BEGIN

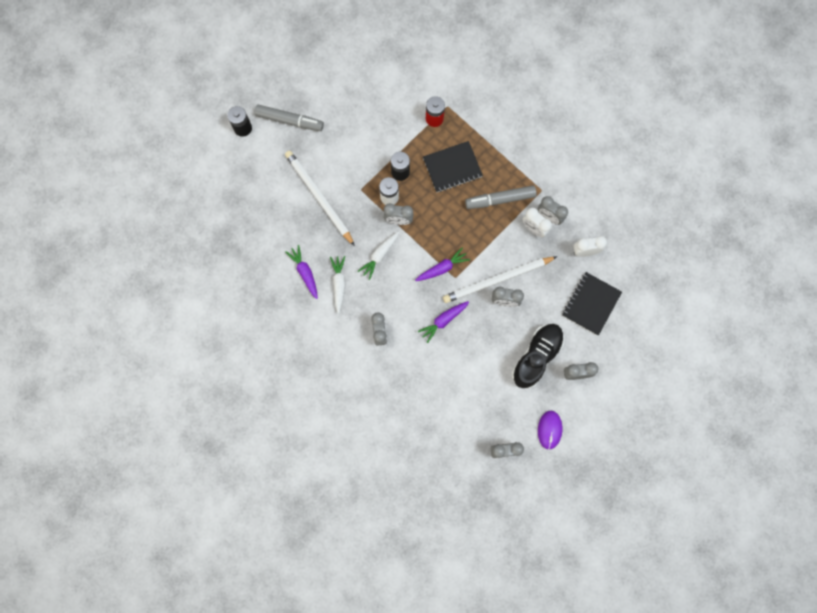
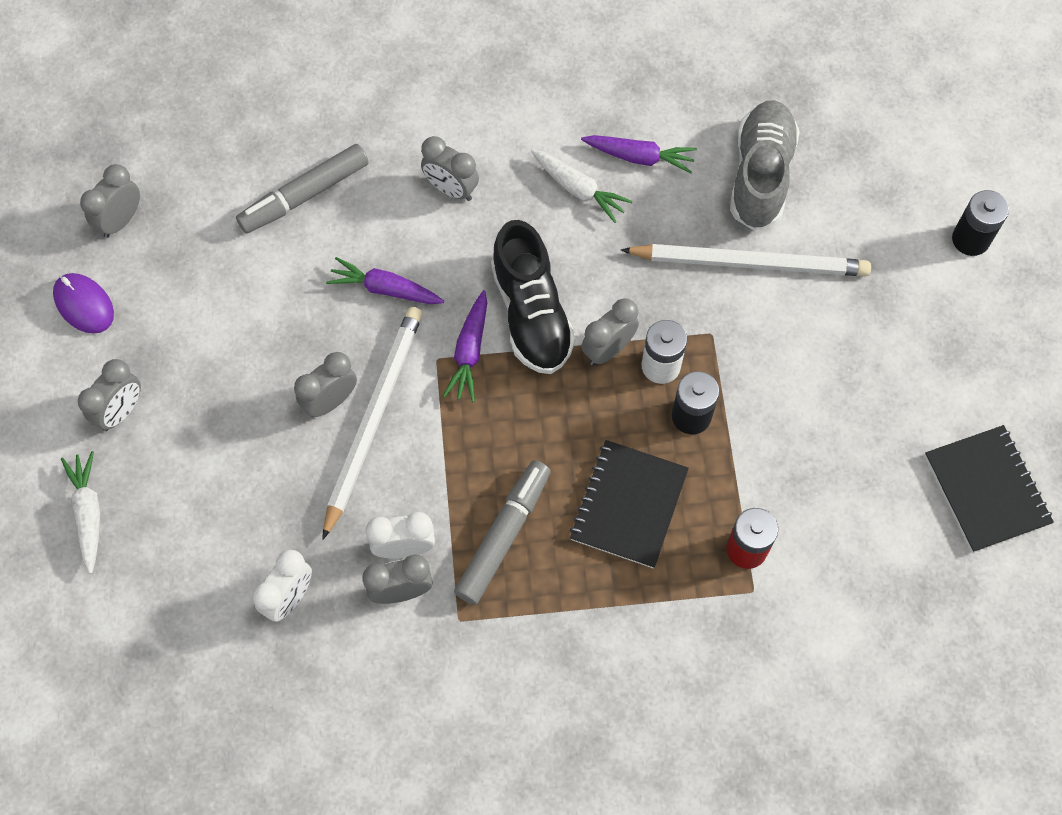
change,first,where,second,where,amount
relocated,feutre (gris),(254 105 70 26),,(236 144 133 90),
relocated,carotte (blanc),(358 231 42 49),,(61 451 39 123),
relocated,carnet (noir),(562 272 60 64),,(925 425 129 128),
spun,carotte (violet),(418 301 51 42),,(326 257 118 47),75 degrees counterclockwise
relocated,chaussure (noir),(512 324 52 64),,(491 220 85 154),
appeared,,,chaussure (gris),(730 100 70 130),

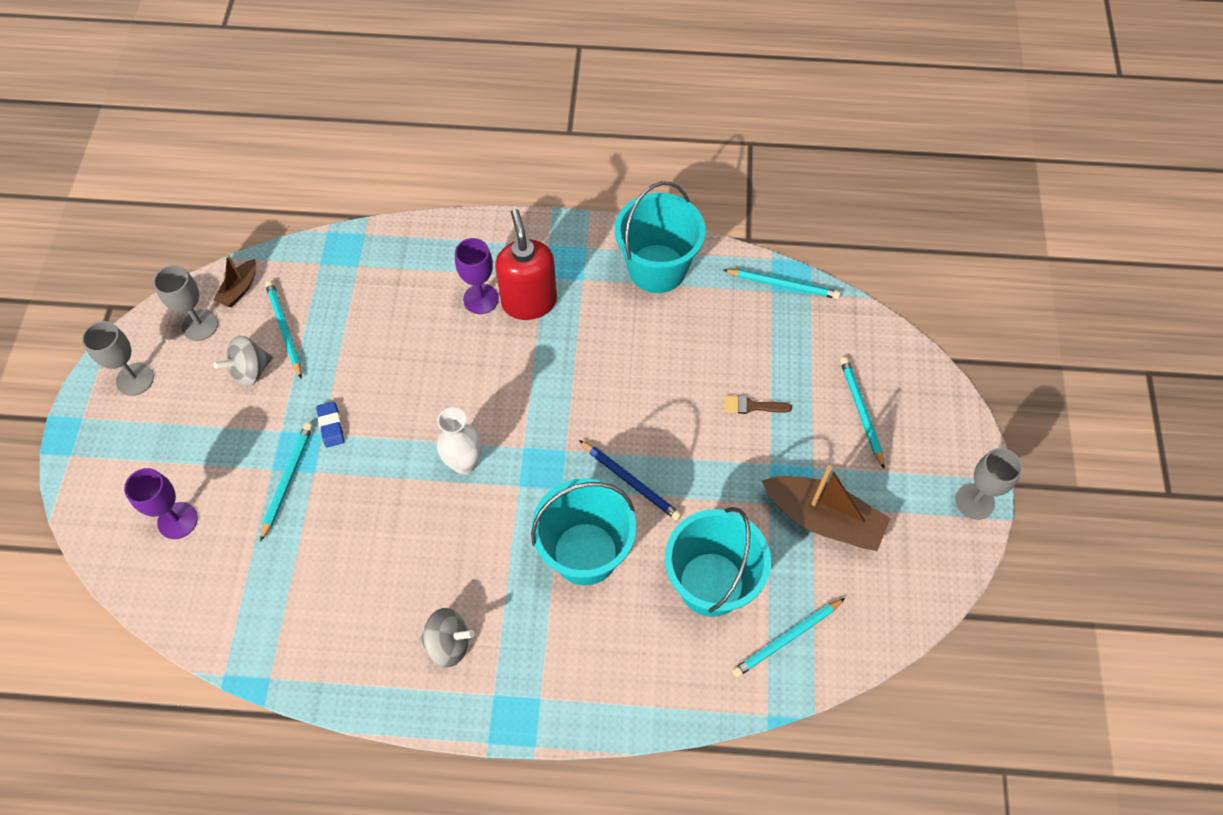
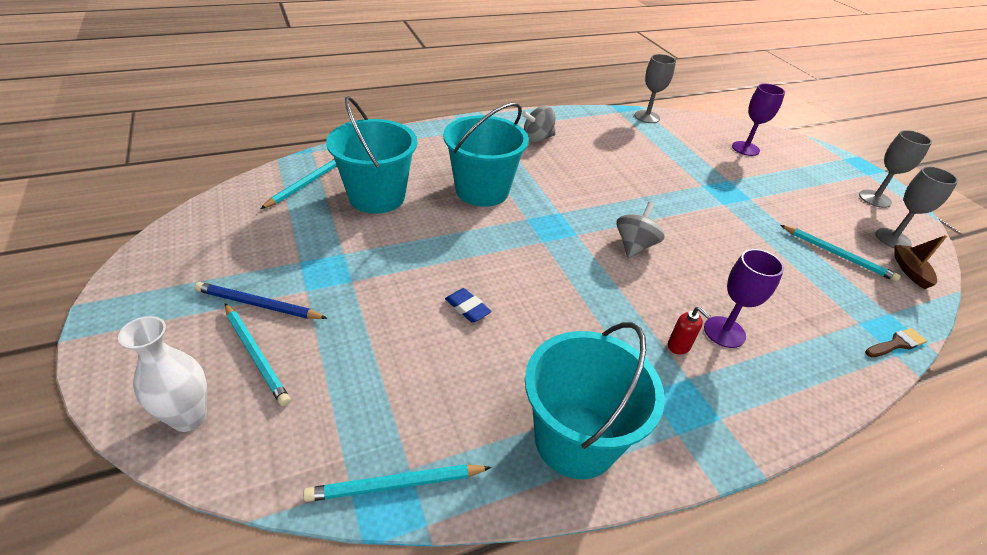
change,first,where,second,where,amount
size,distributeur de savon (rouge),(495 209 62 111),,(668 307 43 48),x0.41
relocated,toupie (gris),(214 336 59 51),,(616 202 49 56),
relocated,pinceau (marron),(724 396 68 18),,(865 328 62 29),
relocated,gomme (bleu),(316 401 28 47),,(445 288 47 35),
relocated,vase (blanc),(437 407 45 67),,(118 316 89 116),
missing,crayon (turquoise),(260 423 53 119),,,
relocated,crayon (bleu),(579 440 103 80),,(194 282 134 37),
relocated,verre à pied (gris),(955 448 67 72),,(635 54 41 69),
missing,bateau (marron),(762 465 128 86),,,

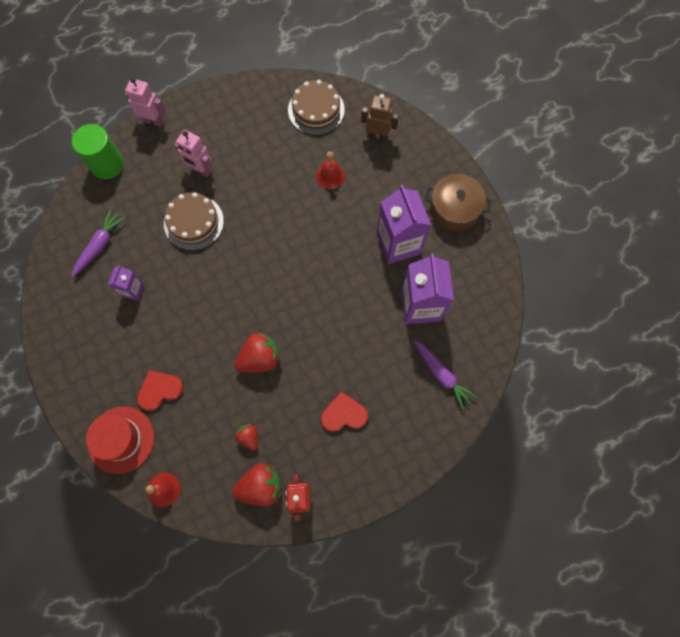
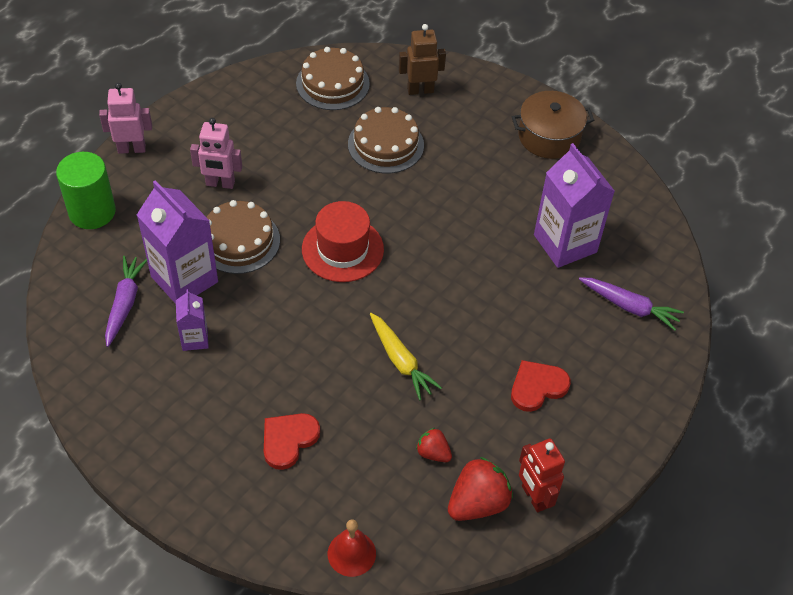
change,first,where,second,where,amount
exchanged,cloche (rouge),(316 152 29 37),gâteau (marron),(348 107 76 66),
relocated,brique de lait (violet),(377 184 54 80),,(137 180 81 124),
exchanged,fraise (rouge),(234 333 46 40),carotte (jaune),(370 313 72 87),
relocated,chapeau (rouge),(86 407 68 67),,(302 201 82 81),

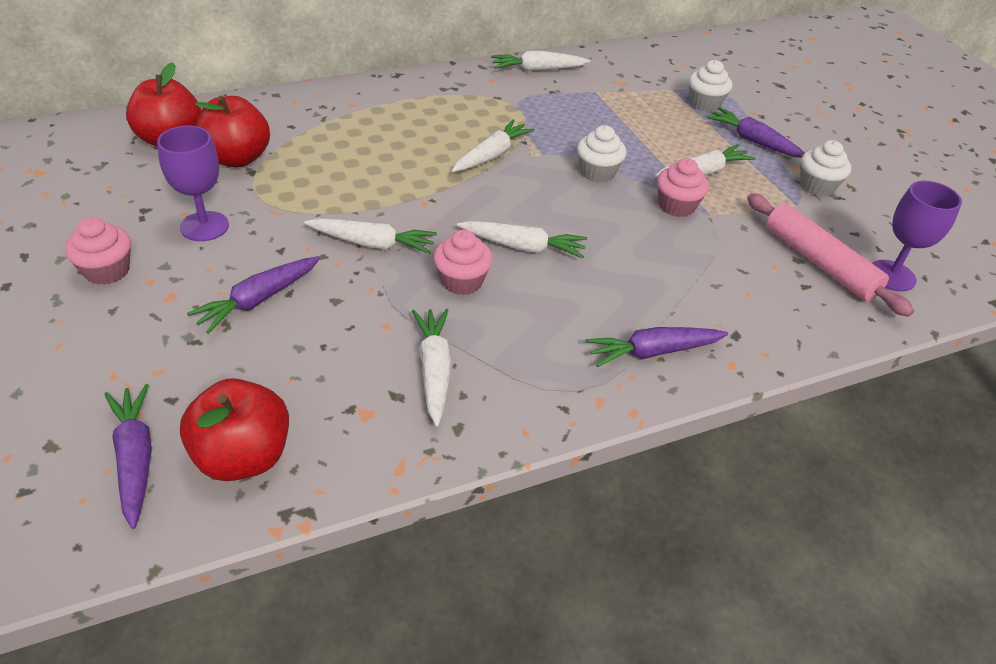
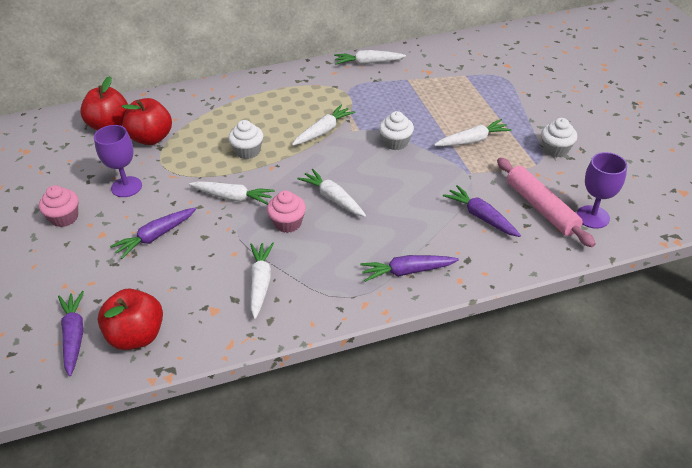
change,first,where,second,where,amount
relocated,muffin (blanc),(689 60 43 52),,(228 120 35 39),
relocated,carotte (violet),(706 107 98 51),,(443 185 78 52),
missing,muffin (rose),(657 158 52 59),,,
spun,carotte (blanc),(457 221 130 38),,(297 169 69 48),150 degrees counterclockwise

END

What you should do
Find the lines above that include the string "noir" and copy them.

Written response
relocated,carnet (noir),(562 272 60 64),,(925 425 129 128),
relocated,chaussure (noir),(512 324 52 64),,(491 220 85 154),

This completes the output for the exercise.